Exercise aim -
Without skipping or changing anything, print all the entries.

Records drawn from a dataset
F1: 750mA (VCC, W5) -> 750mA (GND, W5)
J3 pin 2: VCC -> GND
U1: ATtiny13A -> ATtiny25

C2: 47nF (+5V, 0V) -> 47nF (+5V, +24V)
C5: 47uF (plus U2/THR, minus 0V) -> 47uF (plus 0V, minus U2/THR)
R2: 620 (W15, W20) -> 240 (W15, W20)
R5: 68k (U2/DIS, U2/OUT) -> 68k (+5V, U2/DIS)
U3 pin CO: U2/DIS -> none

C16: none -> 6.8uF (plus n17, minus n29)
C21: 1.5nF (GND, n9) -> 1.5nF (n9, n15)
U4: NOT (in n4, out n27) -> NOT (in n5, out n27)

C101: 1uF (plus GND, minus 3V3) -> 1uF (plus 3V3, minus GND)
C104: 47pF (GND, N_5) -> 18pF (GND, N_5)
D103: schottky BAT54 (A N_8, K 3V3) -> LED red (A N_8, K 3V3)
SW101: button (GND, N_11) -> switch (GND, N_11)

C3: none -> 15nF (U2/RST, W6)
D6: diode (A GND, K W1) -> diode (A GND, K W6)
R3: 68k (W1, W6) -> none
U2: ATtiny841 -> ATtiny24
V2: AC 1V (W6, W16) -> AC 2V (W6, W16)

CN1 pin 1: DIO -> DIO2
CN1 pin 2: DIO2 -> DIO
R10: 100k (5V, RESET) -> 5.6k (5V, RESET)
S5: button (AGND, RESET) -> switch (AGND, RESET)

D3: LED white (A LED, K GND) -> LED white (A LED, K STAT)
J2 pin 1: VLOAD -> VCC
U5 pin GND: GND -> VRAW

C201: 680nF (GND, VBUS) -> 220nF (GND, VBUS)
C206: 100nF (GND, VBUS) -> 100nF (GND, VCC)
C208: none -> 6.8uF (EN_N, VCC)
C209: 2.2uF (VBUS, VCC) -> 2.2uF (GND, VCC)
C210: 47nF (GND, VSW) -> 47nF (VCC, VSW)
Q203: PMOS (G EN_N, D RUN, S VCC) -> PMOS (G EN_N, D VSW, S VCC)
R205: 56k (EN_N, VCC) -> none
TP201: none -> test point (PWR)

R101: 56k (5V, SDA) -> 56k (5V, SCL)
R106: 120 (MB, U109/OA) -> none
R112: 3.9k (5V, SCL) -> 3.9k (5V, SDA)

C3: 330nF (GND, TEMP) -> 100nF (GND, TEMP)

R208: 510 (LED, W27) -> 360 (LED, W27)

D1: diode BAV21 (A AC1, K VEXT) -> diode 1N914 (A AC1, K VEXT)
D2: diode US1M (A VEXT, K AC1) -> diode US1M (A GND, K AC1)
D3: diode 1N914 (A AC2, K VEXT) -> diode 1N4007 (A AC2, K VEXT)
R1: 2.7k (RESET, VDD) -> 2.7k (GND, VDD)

Solution for this exercise -
F1: 750mA (VCC, W5) -> 750mA (GND, W5)
J3 pin 2: VCC -> GND
U1: ATtiny13A -> ATtiny25

C2: 47nF (+5V, 0V) -> 47nF (+5V, +24V)
C5: 47uF (plus U2/THR, minus 0V) -> 47uF (plus 0V, minus U2/THR)
R2: 620 (W15, W20) -> 240 (W15, W20)
R5: 68k (U2/DIS, U2/OUT) -> 68k (+5V, U2/DIS)
U3 pin CO: U2/DIS -> none

C16: none -> 6.8uF (plus n17, minus n29)
C21: 1.5nF (GND, n9) -> 1.5nF (n9, n15)
U4: NOT (in n4, out n27) -> NOT (in n5, out n27)

C101: 1uF (plus GND, minus 3V3) -> 1uF (plus 3V3, minus GND)
C104: 47pF (GND, N_5) -> 18pF (GND, N_5)
D103: schottky BAT54 (A N_8, K 3V3) -> LED red (A N_8, K 3V3)
SW101: button (GND, N_11) -> switch (GND, N_11)

C3: none -> 15nF (U2/RST, W6)
D6: diode (A GND, K W1) -> diode (A GND, K W6)
R3: 68k (W1, W6) -> none
U2: ATtiny841 -> ATtiny24
V2: AC 1V (W6, W16) -> AC 2V (W6, W16)

CN1 pin 1: DIO -> DIO2
CN1 pin 2: DIO2 -> DIO
R10: 100k (5V, RESET) -> 5.6k (5V, RESET)
S5: button (AGND, RESET) -> switch (AGND, RESET)

D3: LED white (A LED, K GND) -> LED white (A LED, K STAT)
J2 pin 1: VLOAD -> VCC
U5 pin GND: GND -> VRAW

C201: 680nF (GND, VBUS) -> 220nF (GND, VBUS)
C206: 100nF (GND, VBUS) -> 100nF (GND, VCC)
C208: none -> 6.8uF (EN_N, VCC)
C209: 2.2uF (VBUS, VCC) -> 2.2uF (GND, VCC)
C210: 47nF (GND, VSW) -> 47nF (VCC, VSW)
Q203: PMOS (G EN_N, D RUN, S VCC) -> PMOS (G EN_N, D VSW, S VCC)
R205: 56k (EN_N, VCC) -> none
TP201: none -> test point (PWR)

R101: 56k (5V, SDA) -> 56k (5V, SCL)
R106: 120 (MB, U109/OA) -> none
R112: 3.9k (5V, SCL) -> 3.9k (5V, SDA)

C3: 330nF (GND, TEMP) -> 100nF (GND, TEMP)

R208: 510 (LED, W27) -> 360 (LED, W27)

D1: diode BAV21 (A AC1, K VEXT) -> diode 1N914 (A AC1, K VEXT)
D2: diode US1M (A VEXT, K AC1) -> diode US1M (A GND, K AC1)
D3: diode 1N914 (A AC2, K VEXT) -> diode 1N4007 (A AC2, K VEXT)
R1: 2.7k (RESET, VDD) -> 2.7k (GND, VDD)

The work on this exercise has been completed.